● **Exercise details**
An exact transcription of the lines below, from the first through the one containing "brown tile D6:E6 level 1 -> none", is the only output wanted.

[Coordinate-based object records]
=-=-=

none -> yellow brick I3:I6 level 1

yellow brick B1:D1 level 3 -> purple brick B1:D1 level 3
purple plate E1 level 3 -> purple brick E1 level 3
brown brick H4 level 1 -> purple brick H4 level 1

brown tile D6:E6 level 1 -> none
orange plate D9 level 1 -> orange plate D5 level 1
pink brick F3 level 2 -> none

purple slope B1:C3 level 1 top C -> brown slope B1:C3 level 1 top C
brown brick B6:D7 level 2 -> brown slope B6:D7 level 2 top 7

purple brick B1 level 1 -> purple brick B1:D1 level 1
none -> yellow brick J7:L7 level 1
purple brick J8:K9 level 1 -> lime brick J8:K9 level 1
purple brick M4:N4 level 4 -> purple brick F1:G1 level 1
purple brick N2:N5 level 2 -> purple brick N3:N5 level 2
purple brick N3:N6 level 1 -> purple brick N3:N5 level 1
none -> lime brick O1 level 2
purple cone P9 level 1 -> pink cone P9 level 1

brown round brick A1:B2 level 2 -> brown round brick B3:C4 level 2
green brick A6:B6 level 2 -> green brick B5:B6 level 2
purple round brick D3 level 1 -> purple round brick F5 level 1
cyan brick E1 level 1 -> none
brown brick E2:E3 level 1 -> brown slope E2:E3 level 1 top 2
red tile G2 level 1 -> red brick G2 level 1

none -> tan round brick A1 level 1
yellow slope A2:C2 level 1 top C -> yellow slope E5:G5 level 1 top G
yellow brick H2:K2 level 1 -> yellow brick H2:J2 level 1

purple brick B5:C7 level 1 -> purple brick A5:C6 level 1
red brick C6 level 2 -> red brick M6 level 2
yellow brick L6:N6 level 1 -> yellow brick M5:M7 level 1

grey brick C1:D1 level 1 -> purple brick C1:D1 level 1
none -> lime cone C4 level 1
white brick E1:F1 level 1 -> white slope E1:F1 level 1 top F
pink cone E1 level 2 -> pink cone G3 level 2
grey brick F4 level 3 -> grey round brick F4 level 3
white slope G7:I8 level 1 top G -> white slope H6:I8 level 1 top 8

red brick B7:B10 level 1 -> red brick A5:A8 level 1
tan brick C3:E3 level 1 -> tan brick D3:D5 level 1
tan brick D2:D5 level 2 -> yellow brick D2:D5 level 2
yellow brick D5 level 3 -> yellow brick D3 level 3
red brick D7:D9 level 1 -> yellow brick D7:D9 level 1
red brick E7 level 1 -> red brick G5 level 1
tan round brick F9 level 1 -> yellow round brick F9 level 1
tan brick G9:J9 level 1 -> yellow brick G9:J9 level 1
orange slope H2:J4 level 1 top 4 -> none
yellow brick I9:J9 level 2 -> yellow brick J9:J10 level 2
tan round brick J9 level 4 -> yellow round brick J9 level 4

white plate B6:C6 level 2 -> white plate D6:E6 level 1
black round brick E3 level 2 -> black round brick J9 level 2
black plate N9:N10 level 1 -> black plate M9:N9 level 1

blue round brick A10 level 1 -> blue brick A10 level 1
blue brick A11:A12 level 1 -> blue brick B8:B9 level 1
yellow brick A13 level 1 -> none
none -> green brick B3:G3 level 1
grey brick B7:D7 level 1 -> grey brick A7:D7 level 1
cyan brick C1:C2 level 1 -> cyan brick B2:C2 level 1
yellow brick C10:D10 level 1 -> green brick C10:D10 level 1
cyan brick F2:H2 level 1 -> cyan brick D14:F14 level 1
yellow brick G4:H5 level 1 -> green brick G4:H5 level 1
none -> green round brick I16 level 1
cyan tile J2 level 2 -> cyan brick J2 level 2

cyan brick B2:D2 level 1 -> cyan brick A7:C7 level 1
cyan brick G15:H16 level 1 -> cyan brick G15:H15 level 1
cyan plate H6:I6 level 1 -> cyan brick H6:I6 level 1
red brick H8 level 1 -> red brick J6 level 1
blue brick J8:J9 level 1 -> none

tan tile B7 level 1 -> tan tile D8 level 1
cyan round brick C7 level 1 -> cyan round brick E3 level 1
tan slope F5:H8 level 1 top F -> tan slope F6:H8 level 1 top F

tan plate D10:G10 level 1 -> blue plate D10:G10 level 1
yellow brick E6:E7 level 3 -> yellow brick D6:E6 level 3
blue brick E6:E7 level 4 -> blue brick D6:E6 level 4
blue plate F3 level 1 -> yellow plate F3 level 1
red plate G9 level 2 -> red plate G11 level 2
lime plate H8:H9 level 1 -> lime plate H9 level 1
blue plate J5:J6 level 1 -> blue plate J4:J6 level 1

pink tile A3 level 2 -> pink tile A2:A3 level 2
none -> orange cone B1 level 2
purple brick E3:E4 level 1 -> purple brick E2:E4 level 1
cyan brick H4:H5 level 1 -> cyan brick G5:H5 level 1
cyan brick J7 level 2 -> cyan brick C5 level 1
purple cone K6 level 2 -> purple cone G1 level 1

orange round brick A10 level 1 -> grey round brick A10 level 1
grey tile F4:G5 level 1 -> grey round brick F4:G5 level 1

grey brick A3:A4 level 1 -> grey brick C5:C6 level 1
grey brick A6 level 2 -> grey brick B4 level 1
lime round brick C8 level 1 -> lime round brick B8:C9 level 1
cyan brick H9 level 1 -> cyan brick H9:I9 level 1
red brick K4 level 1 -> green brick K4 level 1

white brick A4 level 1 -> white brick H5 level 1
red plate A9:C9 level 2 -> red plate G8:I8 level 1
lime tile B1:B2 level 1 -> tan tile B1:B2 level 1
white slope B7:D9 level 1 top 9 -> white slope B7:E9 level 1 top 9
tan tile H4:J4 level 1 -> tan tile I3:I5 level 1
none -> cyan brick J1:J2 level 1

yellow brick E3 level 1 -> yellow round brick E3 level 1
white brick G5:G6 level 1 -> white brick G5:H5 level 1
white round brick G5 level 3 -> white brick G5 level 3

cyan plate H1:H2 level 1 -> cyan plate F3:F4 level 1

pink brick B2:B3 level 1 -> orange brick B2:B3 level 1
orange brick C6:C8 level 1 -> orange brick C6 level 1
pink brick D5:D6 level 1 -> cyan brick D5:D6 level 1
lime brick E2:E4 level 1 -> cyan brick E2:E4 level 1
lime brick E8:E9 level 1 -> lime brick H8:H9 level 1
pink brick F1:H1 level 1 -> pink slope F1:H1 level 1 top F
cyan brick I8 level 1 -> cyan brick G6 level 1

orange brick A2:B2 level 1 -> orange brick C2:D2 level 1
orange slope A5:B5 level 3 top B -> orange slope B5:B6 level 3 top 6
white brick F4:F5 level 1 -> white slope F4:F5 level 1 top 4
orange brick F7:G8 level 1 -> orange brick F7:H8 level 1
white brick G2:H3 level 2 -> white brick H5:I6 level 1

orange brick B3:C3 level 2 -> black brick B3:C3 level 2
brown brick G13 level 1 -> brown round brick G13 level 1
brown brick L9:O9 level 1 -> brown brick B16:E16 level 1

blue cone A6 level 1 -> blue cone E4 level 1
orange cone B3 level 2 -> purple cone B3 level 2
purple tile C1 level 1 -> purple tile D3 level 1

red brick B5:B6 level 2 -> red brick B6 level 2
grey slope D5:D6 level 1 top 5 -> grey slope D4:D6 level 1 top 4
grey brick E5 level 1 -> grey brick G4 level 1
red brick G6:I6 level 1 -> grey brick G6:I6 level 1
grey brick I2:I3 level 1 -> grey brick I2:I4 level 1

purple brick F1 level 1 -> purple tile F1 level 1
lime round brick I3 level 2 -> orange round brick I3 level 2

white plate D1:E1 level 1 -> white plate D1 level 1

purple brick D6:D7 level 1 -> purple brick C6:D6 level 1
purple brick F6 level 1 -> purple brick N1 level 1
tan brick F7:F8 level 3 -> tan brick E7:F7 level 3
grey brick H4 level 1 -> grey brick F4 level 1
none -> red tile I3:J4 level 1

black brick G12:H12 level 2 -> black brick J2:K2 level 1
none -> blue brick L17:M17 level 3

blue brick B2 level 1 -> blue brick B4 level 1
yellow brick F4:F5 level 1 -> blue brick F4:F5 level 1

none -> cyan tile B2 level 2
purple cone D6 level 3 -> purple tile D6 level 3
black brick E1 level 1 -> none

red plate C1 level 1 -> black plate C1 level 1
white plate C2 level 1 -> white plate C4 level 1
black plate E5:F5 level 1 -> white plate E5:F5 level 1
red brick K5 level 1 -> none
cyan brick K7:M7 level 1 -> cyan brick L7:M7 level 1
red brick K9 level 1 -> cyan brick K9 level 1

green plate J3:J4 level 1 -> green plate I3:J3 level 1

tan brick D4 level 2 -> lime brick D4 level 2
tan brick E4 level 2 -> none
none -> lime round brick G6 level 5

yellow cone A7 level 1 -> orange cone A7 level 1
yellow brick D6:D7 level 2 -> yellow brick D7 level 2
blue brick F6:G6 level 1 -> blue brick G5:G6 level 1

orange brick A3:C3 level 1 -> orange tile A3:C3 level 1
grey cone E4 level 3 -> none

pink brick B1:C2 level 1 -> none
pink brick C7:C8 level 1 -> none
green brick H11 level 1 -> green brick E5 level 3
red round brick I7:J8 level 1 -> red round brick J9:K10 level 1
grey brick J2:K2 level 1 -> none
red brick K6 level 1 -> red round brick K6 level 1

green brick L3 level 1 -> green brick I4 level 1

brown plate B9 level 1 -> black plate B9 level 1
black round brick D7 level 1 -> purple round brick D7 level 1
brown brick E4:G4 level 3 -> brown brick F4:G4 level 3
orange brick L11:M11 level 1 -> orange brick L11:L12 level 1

=-=-=

● **Reply to the exercise**
none -> yellow brick I3:I6 level 1

yellow brick B1:D1 level 3 -> purple brick B1:D1 level 3
purple plate E1 level 3 -> purple brick E1 level 3
brown brick H4 level 1 -> purple brick H4 level 1

brown tile D6:E6 level 1 -> none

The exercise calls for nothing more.